- Work request -
In the data that follows, how many lines contain the word "yellow"? Give only that number.

- Information shown -
--- START ---
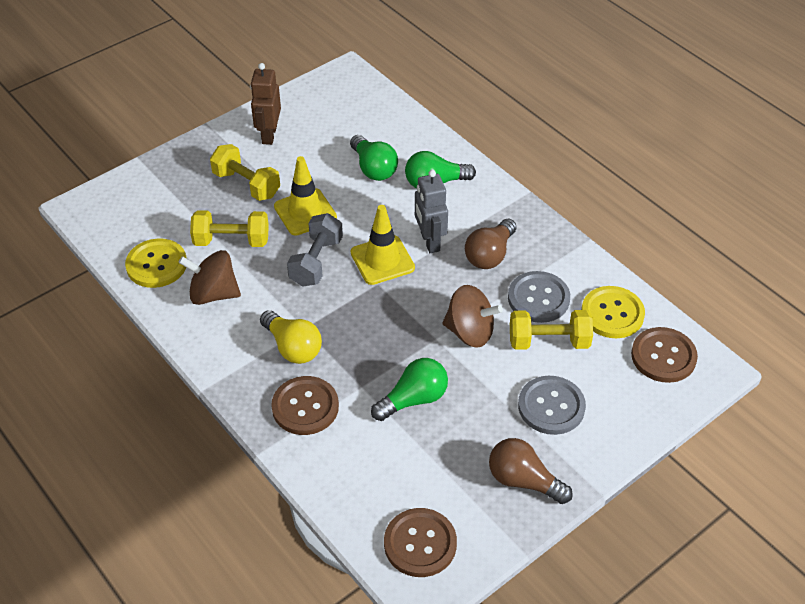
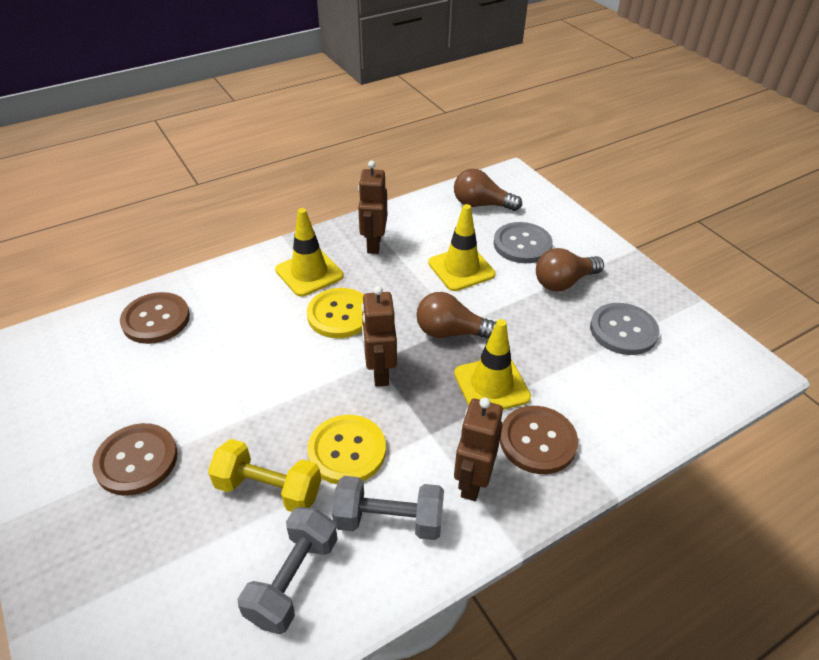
brown light bulb: 2 -> 3
brown robot: 1 -> 3
brown spinning top: 2 -> 0
green light bulb: 3 -> 0
grey dumbbell: 1 -> 2
grey robot: 1 -> 0
yellow dumbbell: 3 -> 1
yellow light bulb: 1 -> 0
yellow traffic cone: 2 -> 3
--- END ---
- Solution to the problem -
3